### Task brief
Once the line containing "white carrot: 4 -> 6" is found in the entries below, restate it and each following line word for word, stopping after the line containing "turquoise can: 2 -> 1".

### Excerpted data

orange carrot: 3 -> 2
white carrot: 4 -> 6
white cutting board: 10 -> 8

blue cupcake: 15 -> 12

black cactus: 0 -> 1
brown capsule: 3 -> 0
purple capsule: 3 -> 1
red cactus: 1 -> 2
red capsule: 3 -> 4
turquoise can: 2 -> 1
--
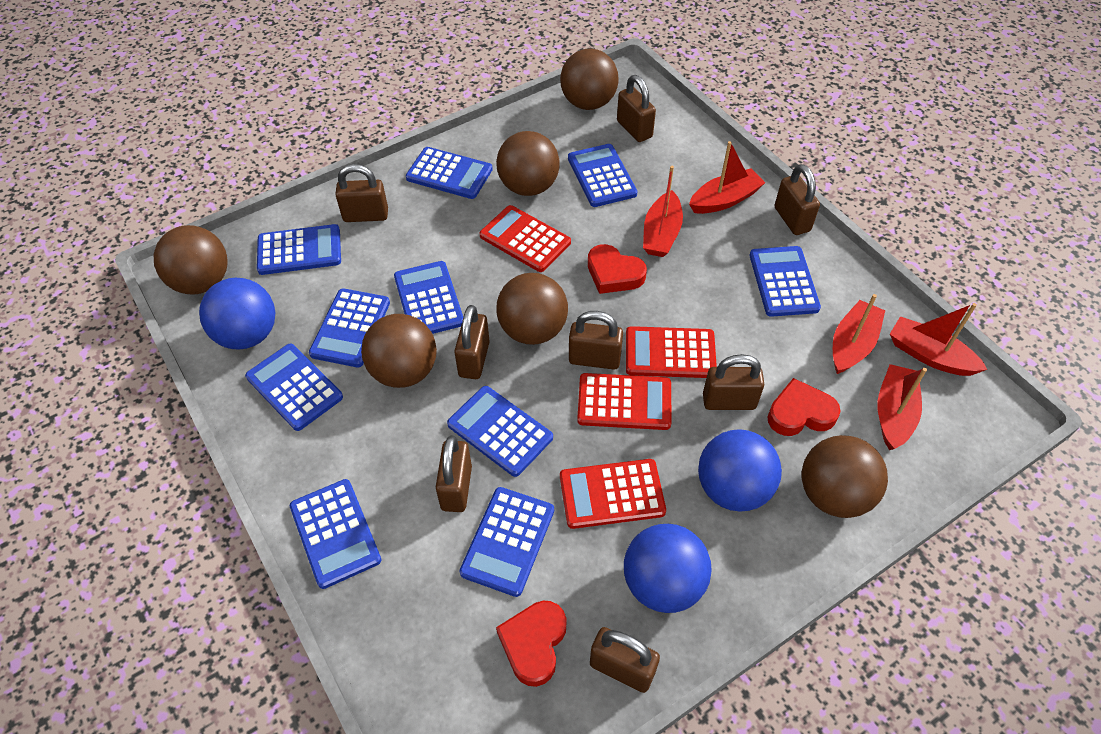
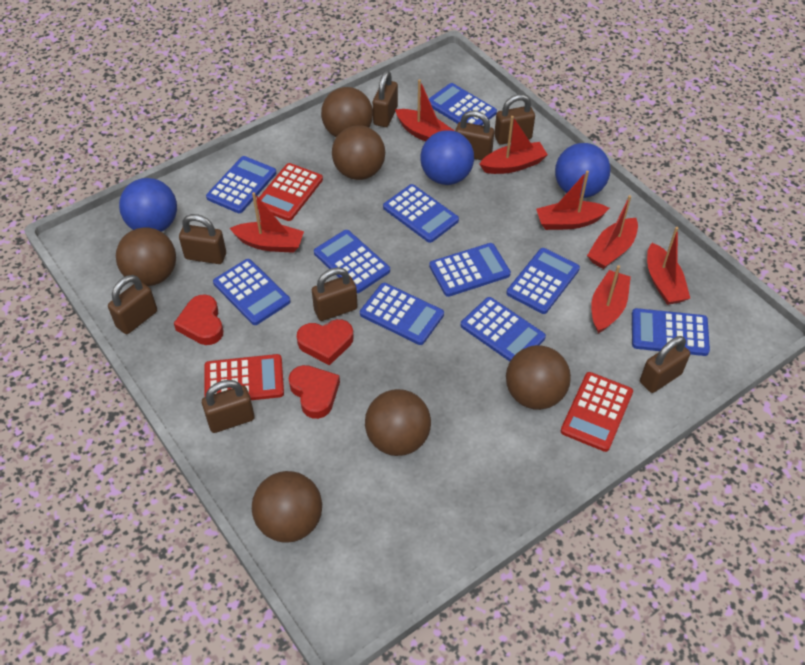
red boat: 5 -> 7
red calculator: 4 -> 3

### Response
white carrot: 4 -> 6
white cutting board: 10 -> 8

blue cupcake: 15 -> 12

black cactus: 0 -> 1
brown capsule: 3 -> 0
purple capsule: 3 -> 1
red cactus: 1 -> 2
red capsule: 3 -> 4
turquoise can: 2 -> 1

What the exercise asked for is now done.